Start of Block
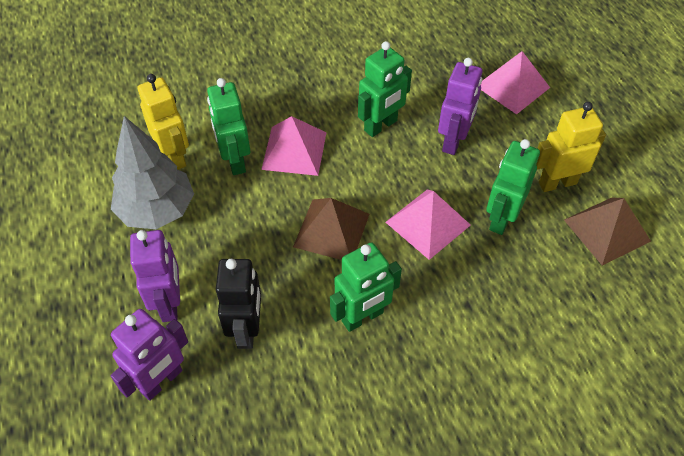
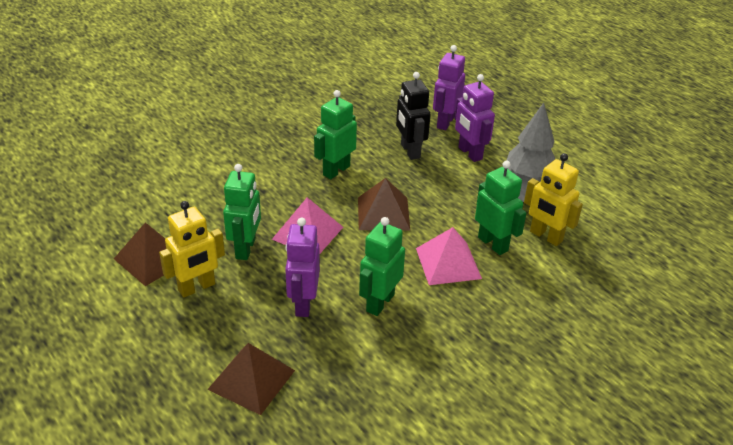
camera: 160 degrees right, 15 degrees down
pink pyramid [481,51,550,114] -> brown pyramid [207,343,295,415]

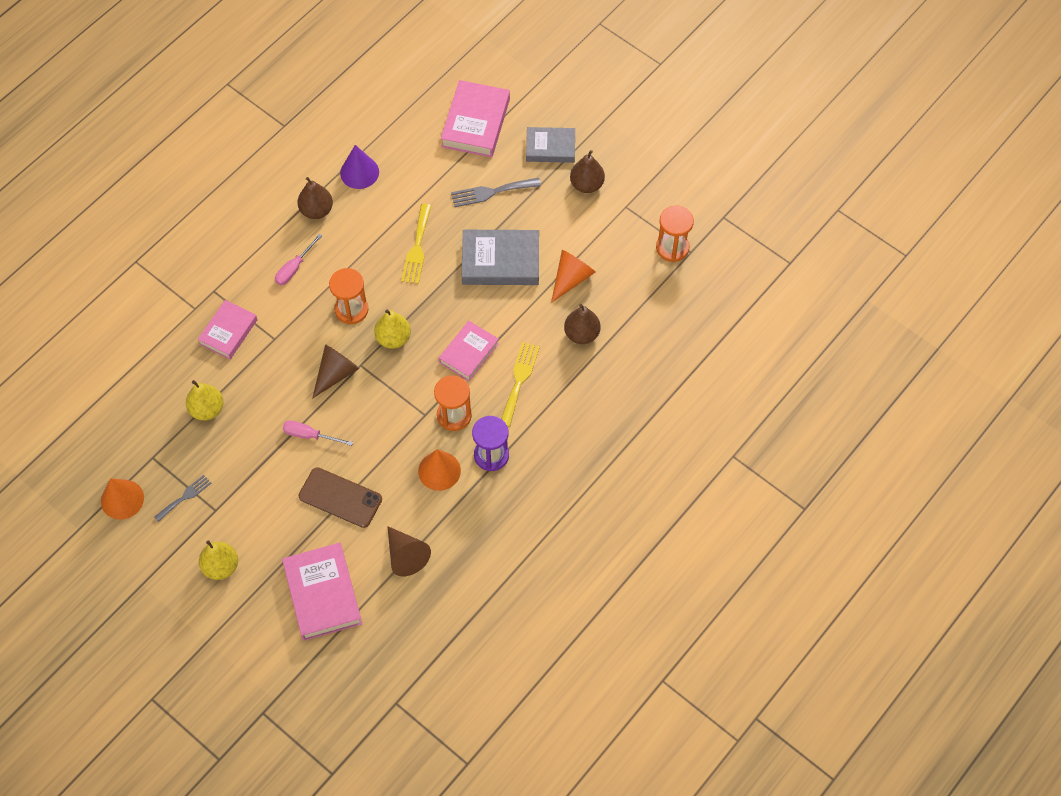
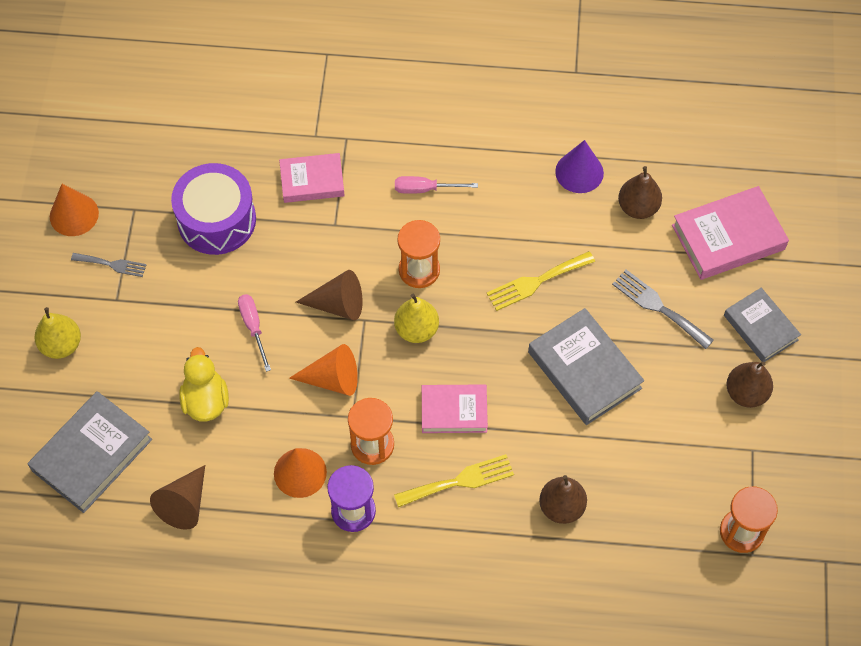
camera: 55 degrees right, 0 degrees up
yellow pear [186,380,224,421] -> purple drum [171,163,256,255]
pink book [282,543,362,641] -> grey book [28,391,152,513]
brown pear [297,177,333,219] -> brown pear moved to [618,166,662,219]
brown phone [299,467,382,528] -> yellow duck [179,347,229,422]
orange cone [551,250,596,303] -> orange cone moved to [289,344,358,396]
End of Block
# About this task
For the material above, give again only the lines starting at the line that contains "pink pyramid [481,51,550,114]" and ending at the line that contains "brown phone [299,467,382,528]". Pictures do not belong in the copy.

# Solution to this problem
pink pyramid [481,51,550,114] -> brown pyramid [207,343,295,415]

camera: 55 degrees right, 0 degrees up
yellow pear [186,380,224,421] -> purple drum [171,163,256,255]
pink book [282,543,362,641] -> grey book [28,391,152,513]
brown pear [297,177,333,219] -> brown pear moved to [618,166,662,219]
brown phone [299,467,382,528] -> yellow duck [179,347,229,422]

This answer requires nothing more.